WHAT TO PRODUCE: Scan the entries below. Report each line where the string "button" occurs.
***** AVAILABLE DATA *****
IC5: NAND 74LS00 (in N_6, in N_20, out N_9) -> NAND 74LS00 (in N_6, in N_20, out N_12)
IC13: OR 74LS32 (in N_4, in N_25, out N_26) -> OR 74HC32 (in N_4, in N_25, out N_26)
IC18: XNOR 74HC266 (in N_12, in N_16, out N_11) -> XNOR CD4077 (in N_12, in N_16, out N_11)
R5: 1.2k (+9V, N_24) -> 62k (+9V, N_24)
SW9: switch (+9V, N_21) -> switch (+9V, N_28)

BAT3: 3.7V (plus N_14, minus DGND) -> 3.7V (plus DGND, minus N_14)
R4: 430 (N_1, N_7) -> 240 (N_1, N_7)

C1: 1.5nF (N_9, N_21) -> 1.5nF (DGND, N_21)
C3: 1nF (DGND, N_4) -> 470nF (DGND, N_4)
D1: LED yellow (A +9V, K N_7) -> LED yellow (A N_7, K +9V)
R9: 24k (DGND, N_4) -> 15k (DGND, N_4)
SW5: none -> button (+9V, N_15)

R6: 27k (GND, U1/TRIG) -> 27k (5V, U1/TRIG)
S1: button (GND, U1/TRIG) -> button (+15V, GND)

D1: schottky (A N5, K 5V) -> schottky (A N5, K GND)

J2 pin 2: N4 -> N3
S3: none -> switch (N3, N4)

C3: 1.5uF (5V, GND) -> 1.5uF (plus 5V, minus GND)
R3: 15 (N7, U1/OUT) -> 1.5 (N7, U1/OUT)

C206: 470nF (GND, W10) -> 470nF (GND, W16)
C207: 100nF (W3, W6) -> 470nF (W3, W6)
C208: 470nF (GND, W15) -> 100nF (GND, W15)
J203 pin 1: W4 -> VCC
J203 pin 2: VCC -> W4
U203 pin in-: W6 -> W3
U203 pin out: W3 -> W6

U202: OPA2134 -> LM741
*****
WRITTEN ANSWER:
SW5: none -> button (+9V, N_15)
S1: button (GND, U1/TRIG) -> button (+15V, GND)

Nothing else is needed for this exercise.